■ **TASK DESCRIPTION**: The answer must be an exact copy of the records, with every picture removed.

++++++

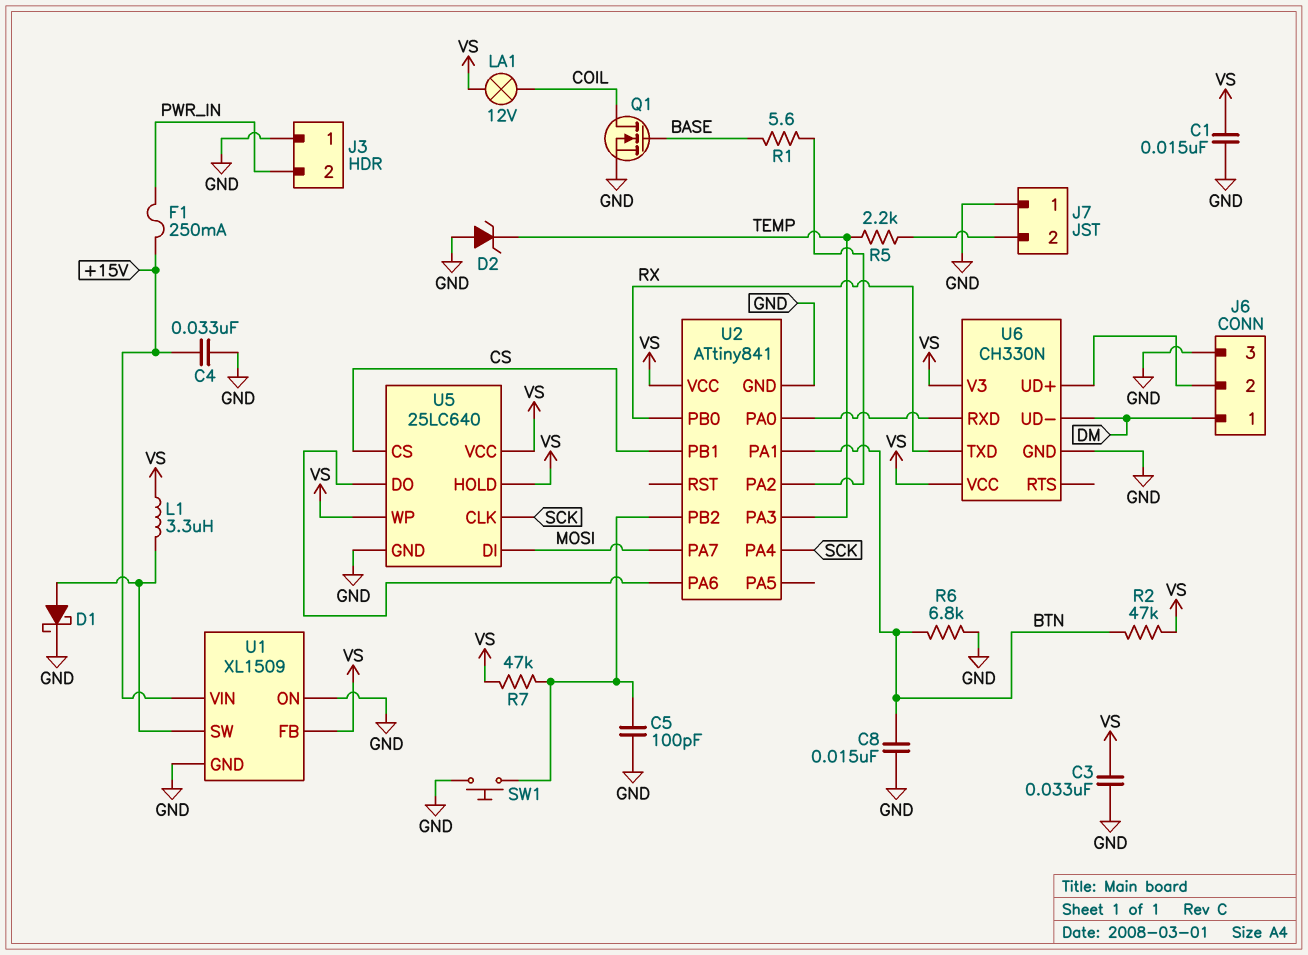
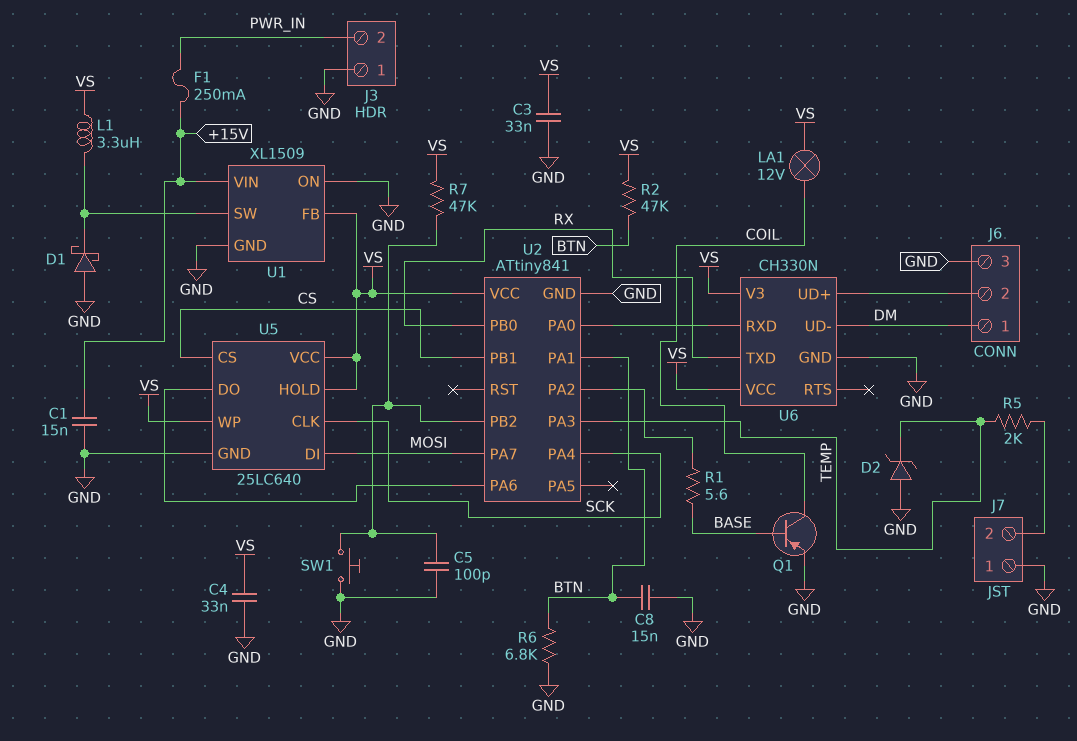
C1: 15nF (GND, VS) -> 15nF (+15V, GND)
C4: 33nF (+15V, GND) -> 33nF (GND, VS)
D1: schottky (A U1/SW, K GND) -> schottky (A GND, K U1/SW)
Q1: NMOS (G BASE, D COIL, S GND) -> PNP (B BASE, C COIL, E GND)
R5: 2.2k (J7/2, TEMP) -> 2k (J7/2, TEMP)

++++++

■ **YOUR RESPONSE**:
C1: 15nF (GND, VS) -> 15nF (+15V, GND)
C4: 33nF (+15V, GND) -> 33nF (GND, VS)
D1: schottky (A U1/SW, K GND) -> schottky (A GND, K U1/SW)
Q1: NMOS (G BASE, D COIL, S GND) -> PNP (B BASE, C COIL, E GND)
R5: 2.2k (J7/2, TEMP) -> 2k (J7/2, TEMP)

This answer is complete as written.